─── Provided records

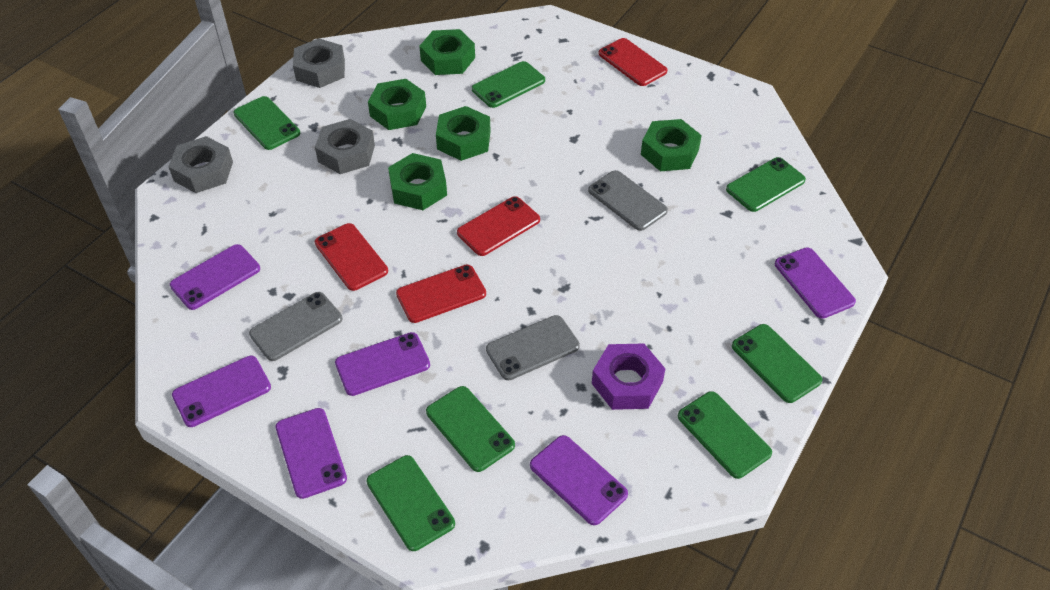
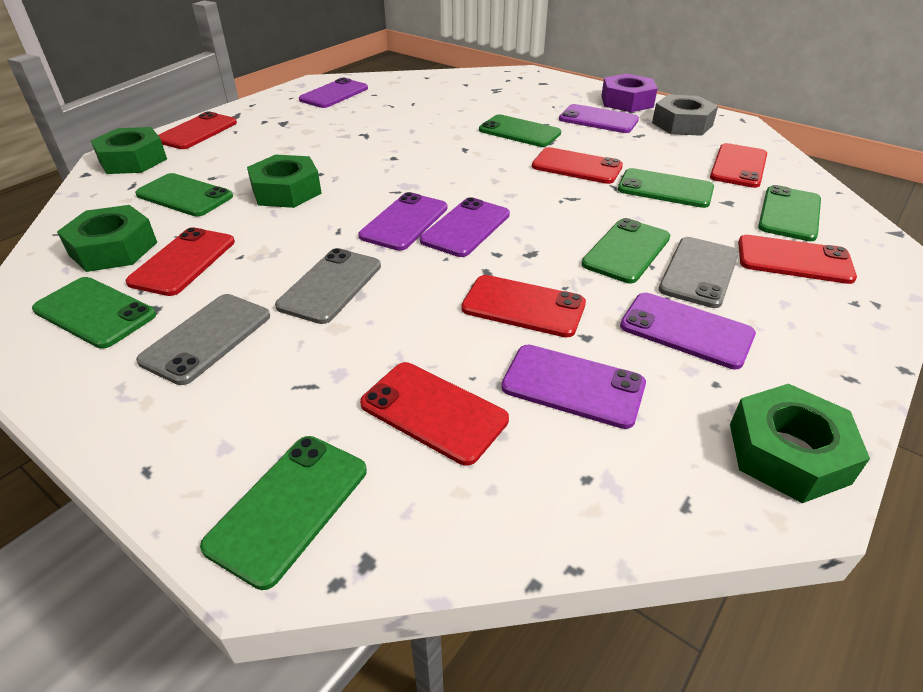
green nut: 5 -> 4
grey nut: 3 -> 1
red phone: 4 -> 7

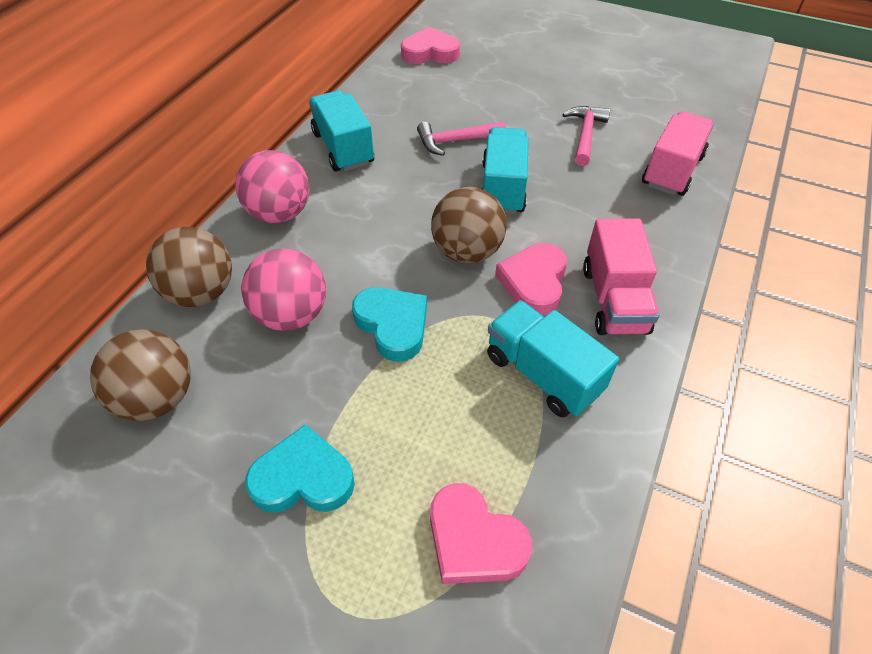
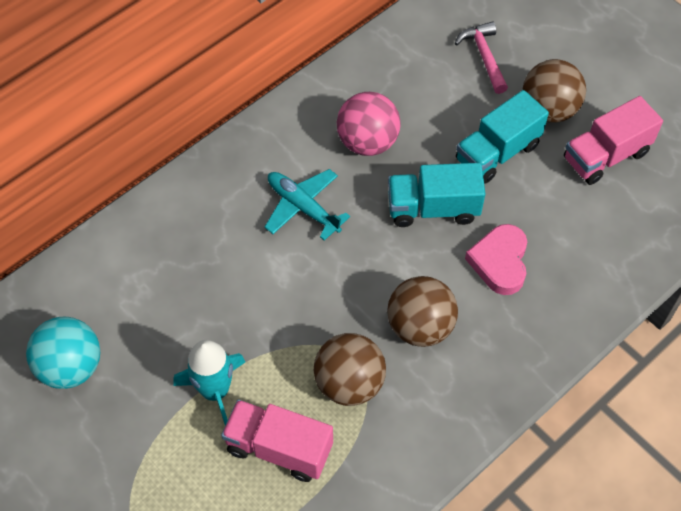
pink ball: 2 -> 1
pink hammer: 2 -> 1
pink heart: 3 -> 1
turquoise ball: 0 -> 1
turquoise heart: 2 -> 0
turquoise plane: 0 -> 1
turquoise rocket: 0 -> 1
turquoise truck: 3 -> 2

──────

What needs to be done —
The result should be an exact retyped version of all the entries above, containing no pictures.

Result for this exercise —
green nut: 5 -> 4
grey nut: 3 -> 1
red phone: 4 -> 7

pink ball: 2 -> 1
pink hammer: 2 -> 1
pink heart: 3 -> 1
turquoise ball: 0 -> 1
turquoise heart: 2 -> 0
turquoise plane: 0 -> 1
turquoise rocket: 0 -> 1
turquoise truck: 3 -> 2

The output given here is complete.